**TASK ITEM:** The reply must repeat the listing below exactly and carry none of its pictures.

**DATA EXTRACTS:**
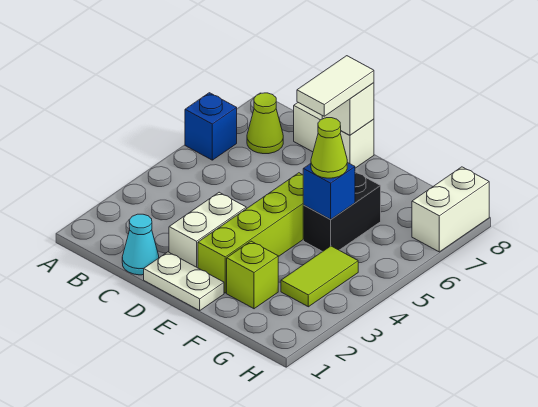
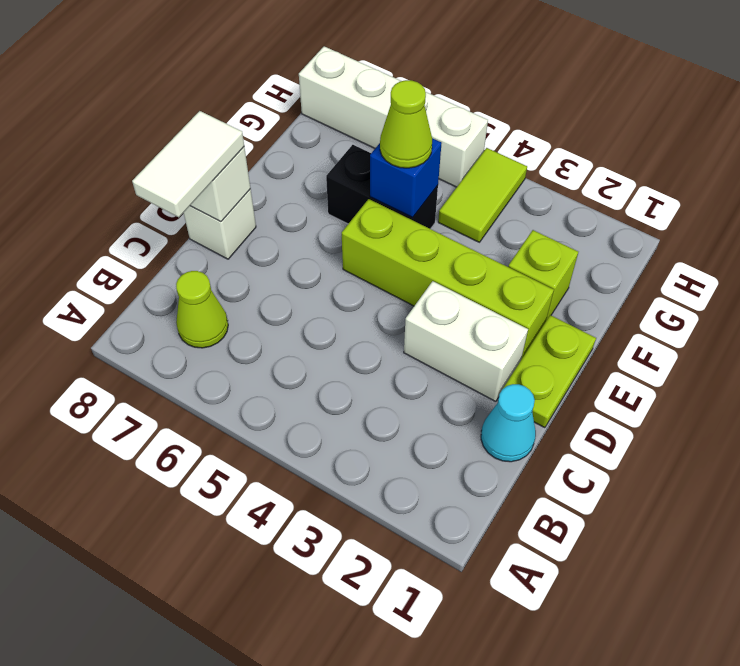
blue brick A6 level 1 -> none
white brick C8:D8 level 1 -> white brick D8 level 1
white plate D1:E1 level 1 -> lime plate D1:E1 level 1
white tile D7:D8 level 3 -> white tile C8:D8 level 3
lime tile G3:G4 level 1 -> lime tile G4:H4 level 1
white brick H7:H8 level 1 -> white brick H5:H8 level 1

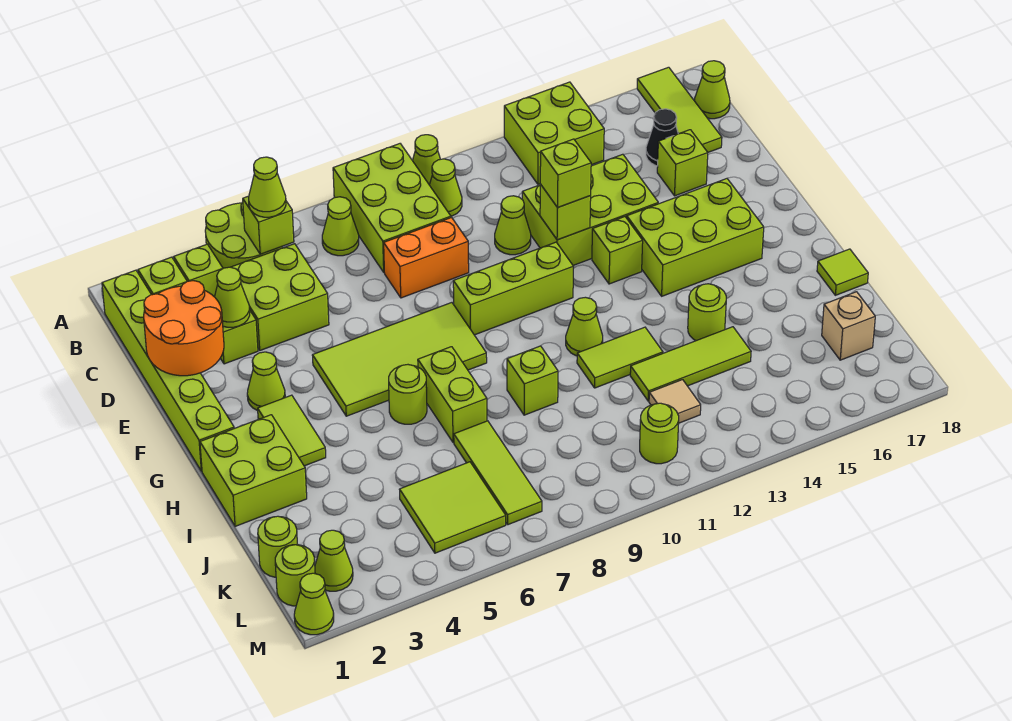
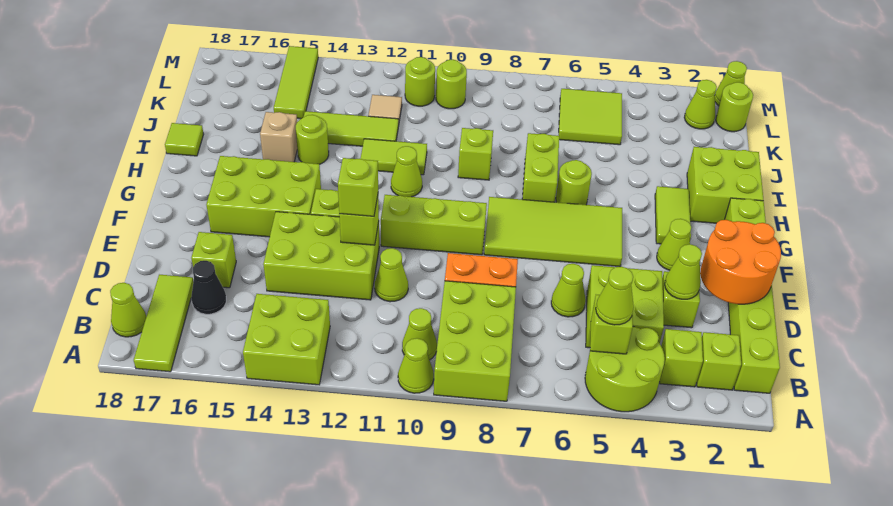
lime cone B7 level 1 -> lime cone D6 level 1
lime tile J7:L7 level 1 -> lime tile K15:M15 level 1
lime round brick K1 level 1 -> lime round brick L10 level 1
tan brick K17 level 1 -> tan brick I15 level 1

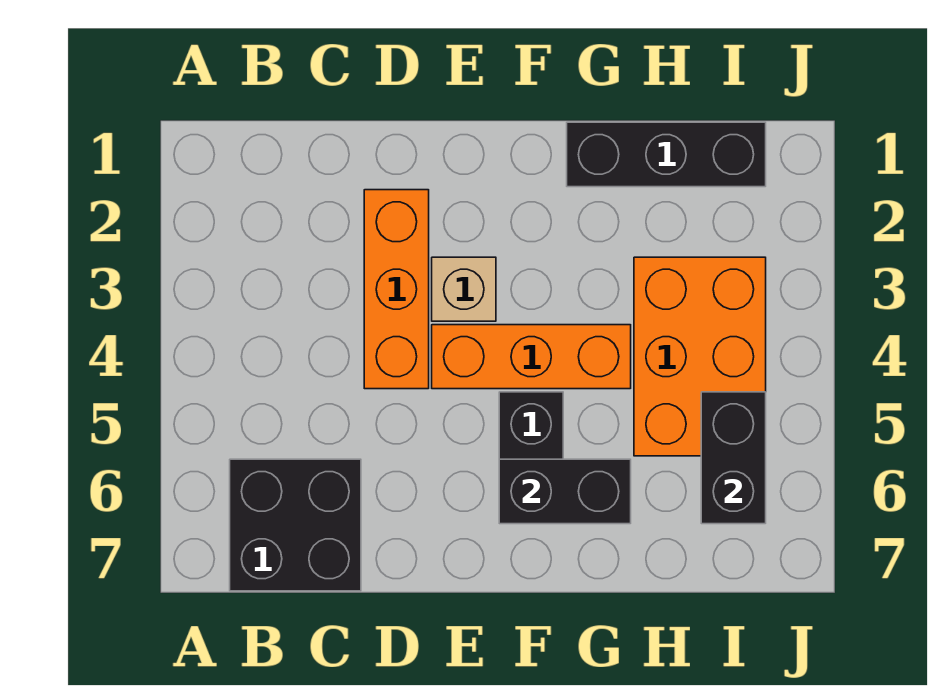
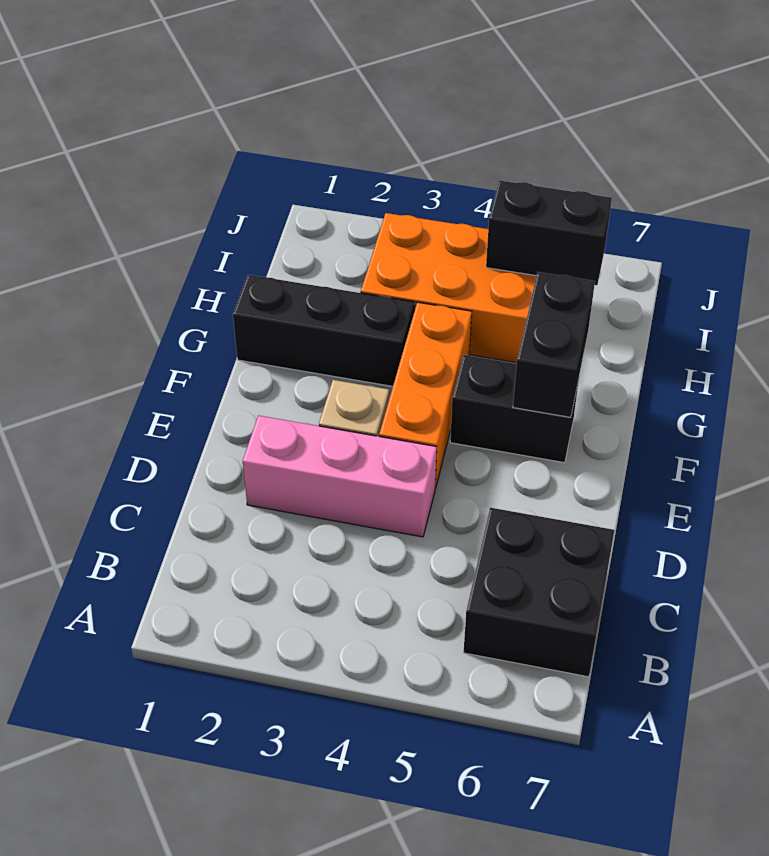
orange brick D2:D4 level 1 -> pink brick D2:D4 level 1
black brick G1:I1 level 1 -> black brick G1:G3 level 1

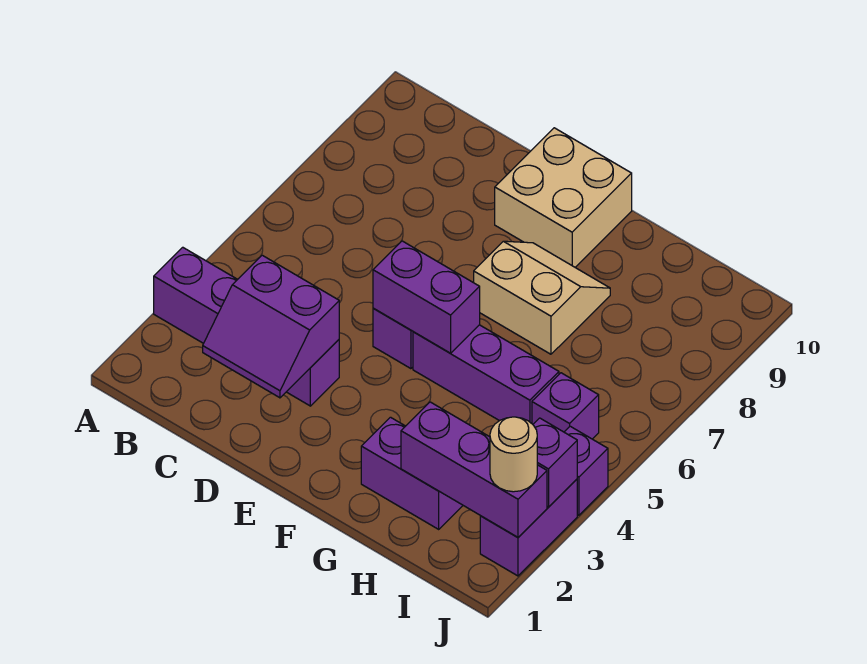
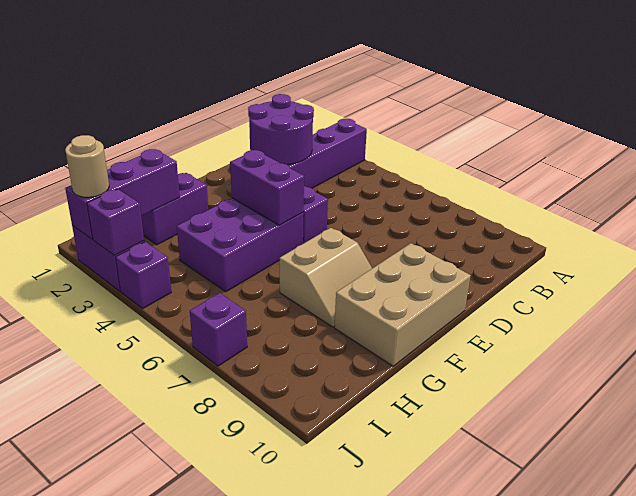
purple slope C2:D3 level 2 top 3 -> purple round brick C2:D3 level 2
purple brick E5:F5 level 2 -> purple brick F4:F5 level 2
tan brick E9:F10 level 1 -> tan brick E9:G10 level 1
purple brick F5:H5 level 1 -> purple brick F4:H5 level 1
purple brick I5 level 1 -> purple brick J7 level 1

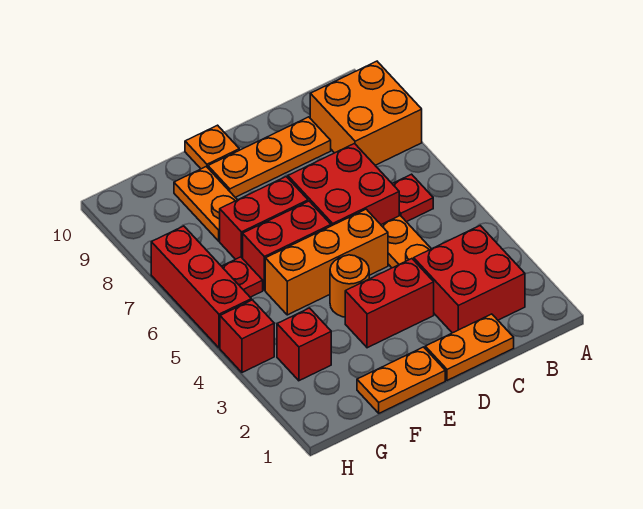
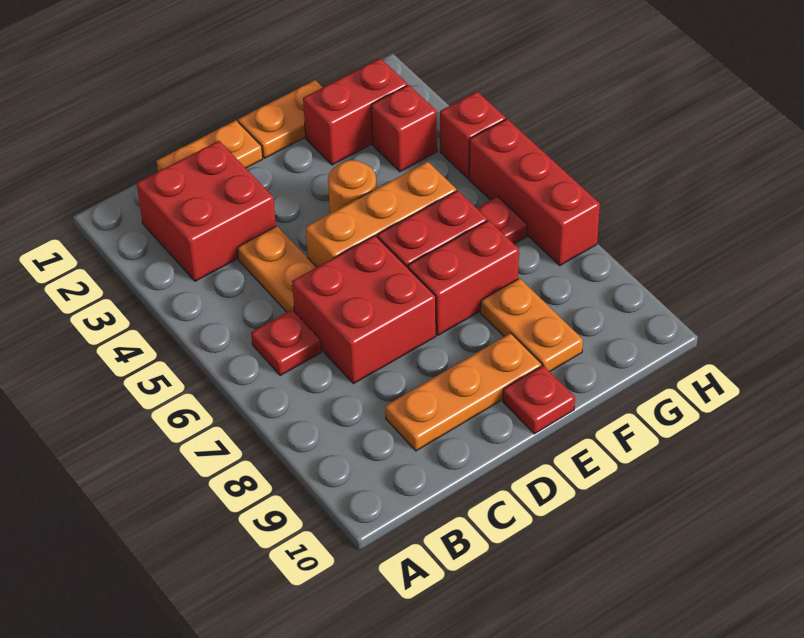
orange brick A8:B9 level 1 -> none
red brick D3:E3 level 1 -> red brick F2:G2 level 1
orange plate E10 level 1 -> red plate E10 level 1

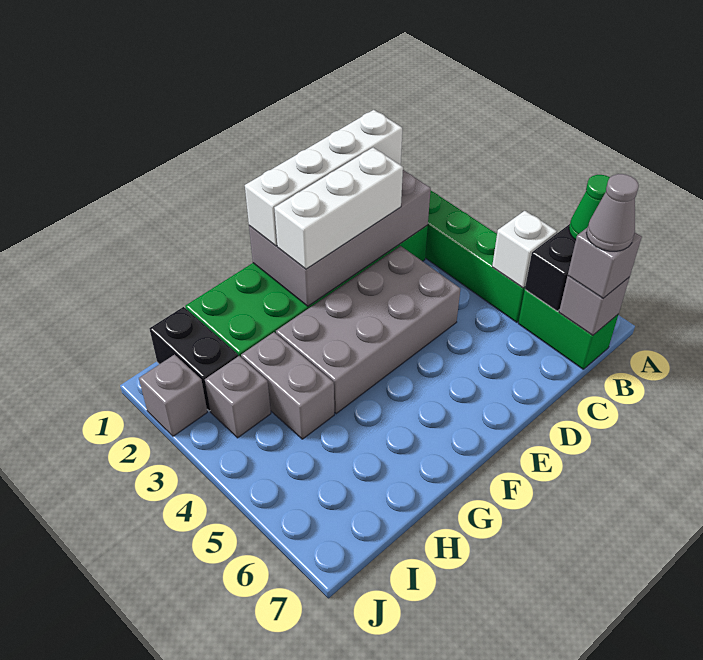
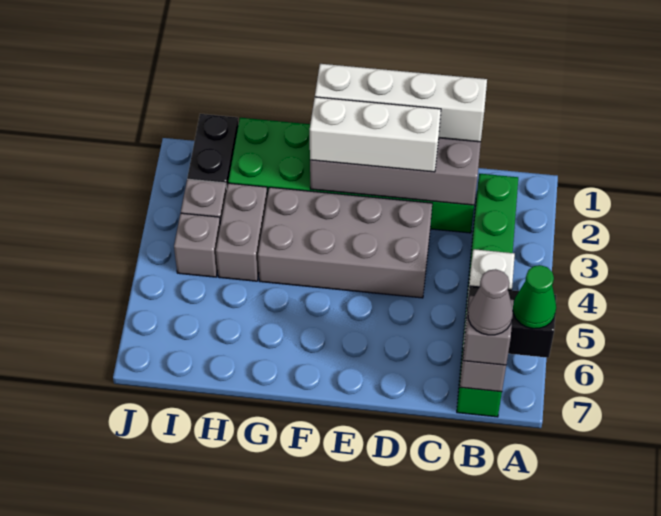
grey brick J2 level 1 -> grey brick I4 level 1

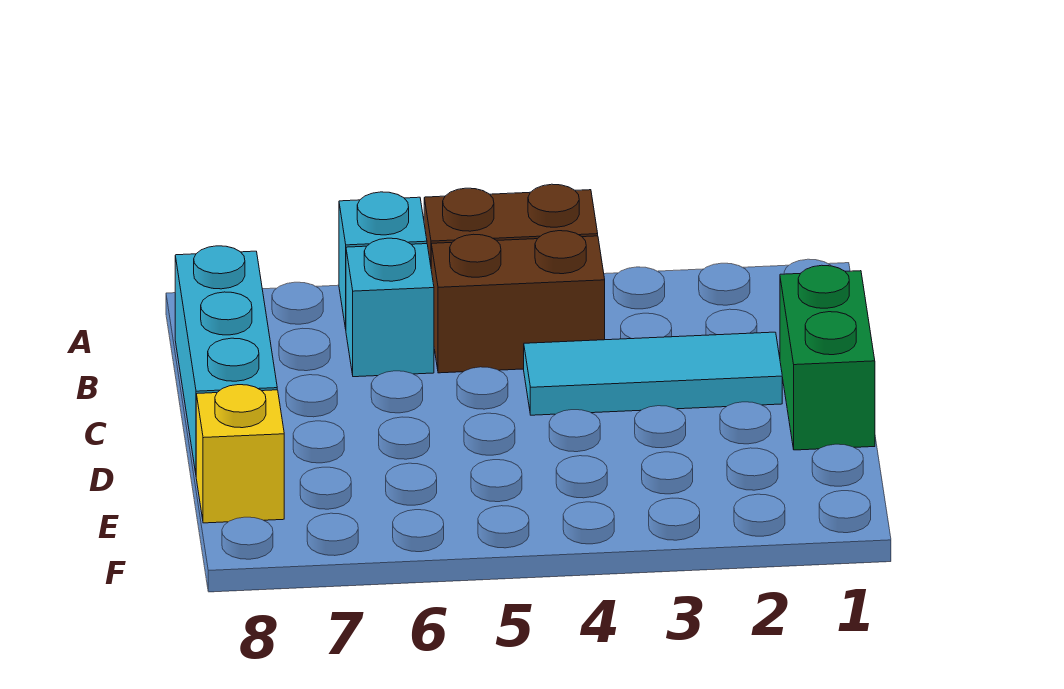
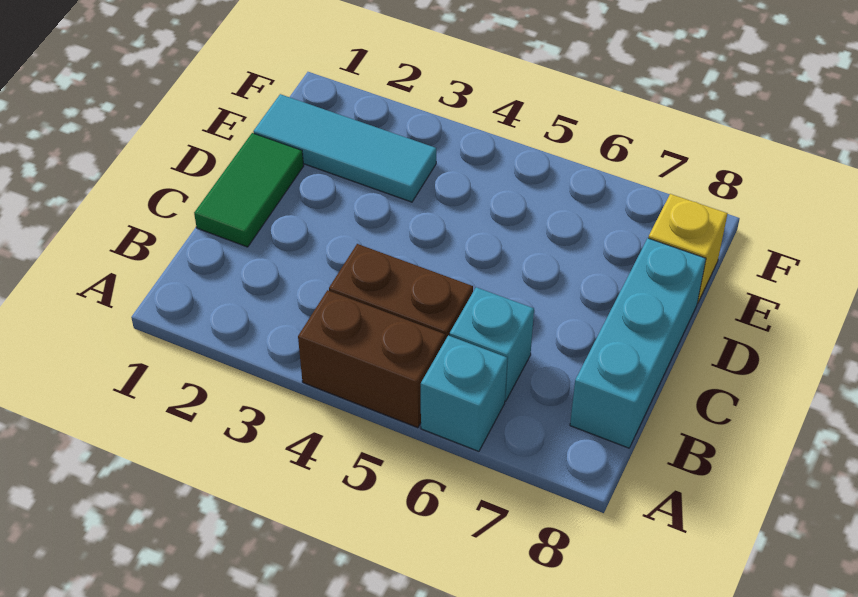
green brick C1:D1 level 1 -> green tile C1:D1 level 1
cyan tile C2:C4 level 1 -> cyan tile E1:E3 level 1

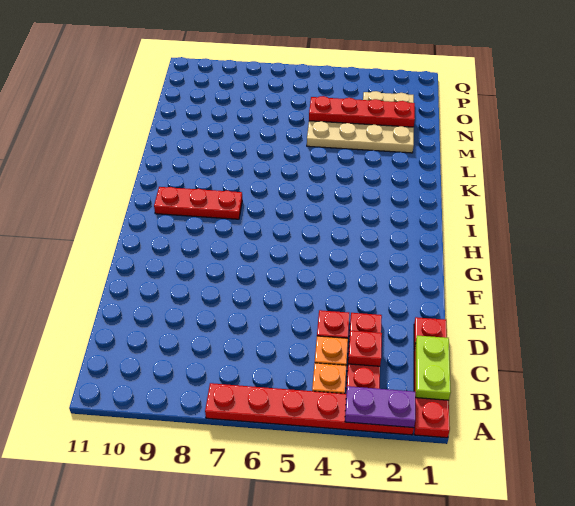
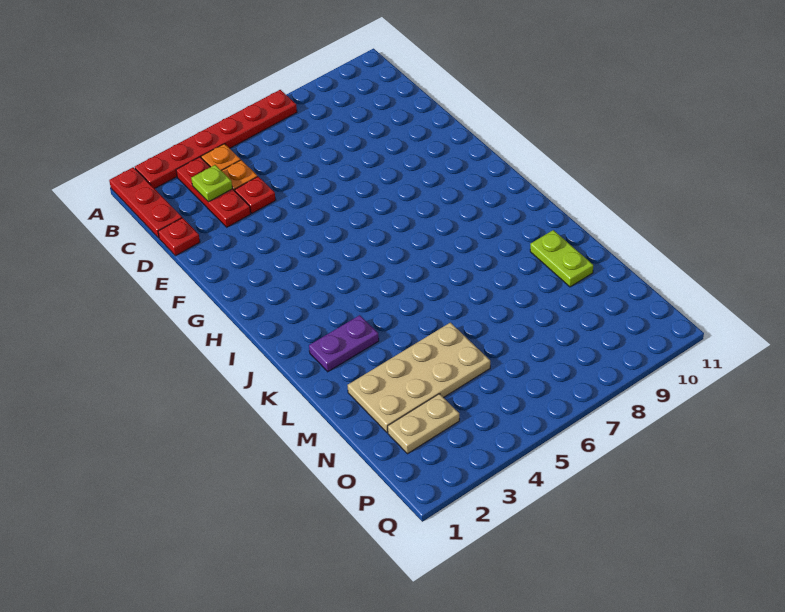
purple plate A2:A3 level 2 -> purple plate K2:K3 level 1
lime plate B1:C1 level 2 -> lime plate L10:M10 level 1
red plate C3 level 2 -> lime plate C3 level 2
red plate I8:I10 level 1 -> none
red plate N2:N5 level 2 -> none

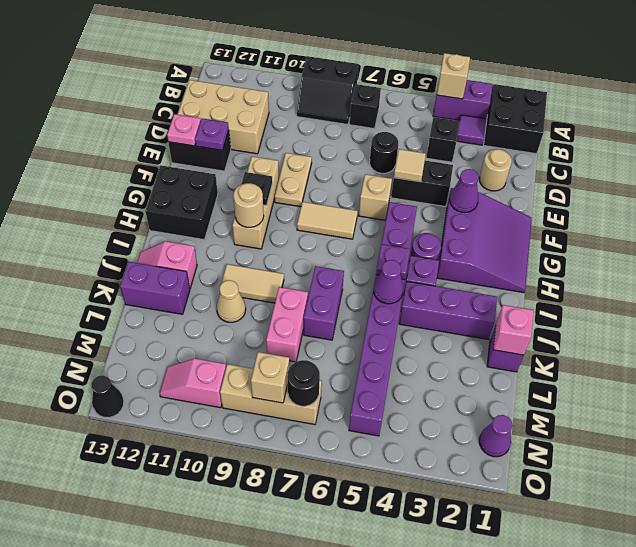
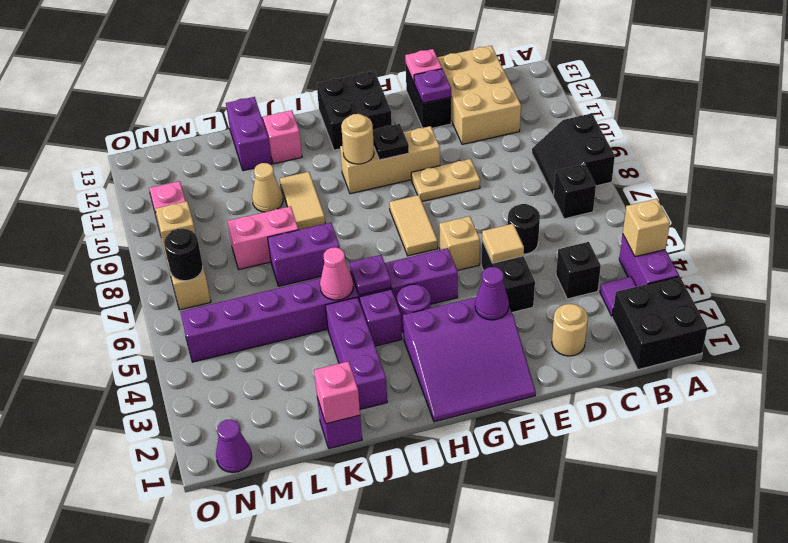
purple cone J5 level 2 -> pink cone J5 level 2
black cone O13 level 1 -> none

**RESPONSE AREA:**
blue brick A6 level 1 -> none
white brick C8:D8 level 1 -> white brick D8 level 1
white plate D1:E1 level 1 -> lime plate D1:E1 level 1
white tile D7:D8 level 3 -> white tile C8:D8 level 3
lime tile G3:G4 level 1 -> lime tile G4:H4 level 1
white brick H7:H8 level 1 -> white brick H5:H8 level 1

lime cone B7 level 1 -> lime cone D6 level 1
lime tile J7:L7 level 1 -> lime tile K15:M15 level 1
lime round brick K1 level 1 -> lime round brick L10 level 1
tan brick K17 level 1 -> tan brick I15 level 1

orange brick D2:D4 level 1 -> pink brick D2:D4 level 1
black brick G1:I1 level 1 -> black brick G1:G3 level 1

purple slope C2:D3 level 2 top 3 -> purple round brick C2:D3 level 2
purple brick E5:F5 level 2 -> purple brick F4:F5 level 2
tan brick E9:F10 level 1 -> tan brick E9:G10 level 1
purple brick F5:H5 level 1 -> purple brick F4:H5 level 1
purple brick I5 level 1 -> purple brick J7 level 1

orange brick A8:B9 level 1 -> none
red brick D3:E3 level 1 -> red brick F2:G2 level 1
orange plate E10 level 1 -> red plate E10 level 1

grey brick J2 level 1 -> grey brick I4 level 1

green brick C1:D1 level 1 -> green tile C1:D1 level 1
cyan tile C2:C4 level 1 -> cyan tile E1:E3 level 1

purple plate A2:A3 level 2 -> purple plate K2:K3 level 1
lime plate B1:C1 level 2 -> lime plate L10:M10 level 1
red plate C3 level 2 -> lime plate C3 level 2
red plate I8:I10 level 1 -> none
red plate N2:N5 level 2 -> none

purple cone J5 level 2 -> pink cone J5 level 2
black cone O13 level 1 -> none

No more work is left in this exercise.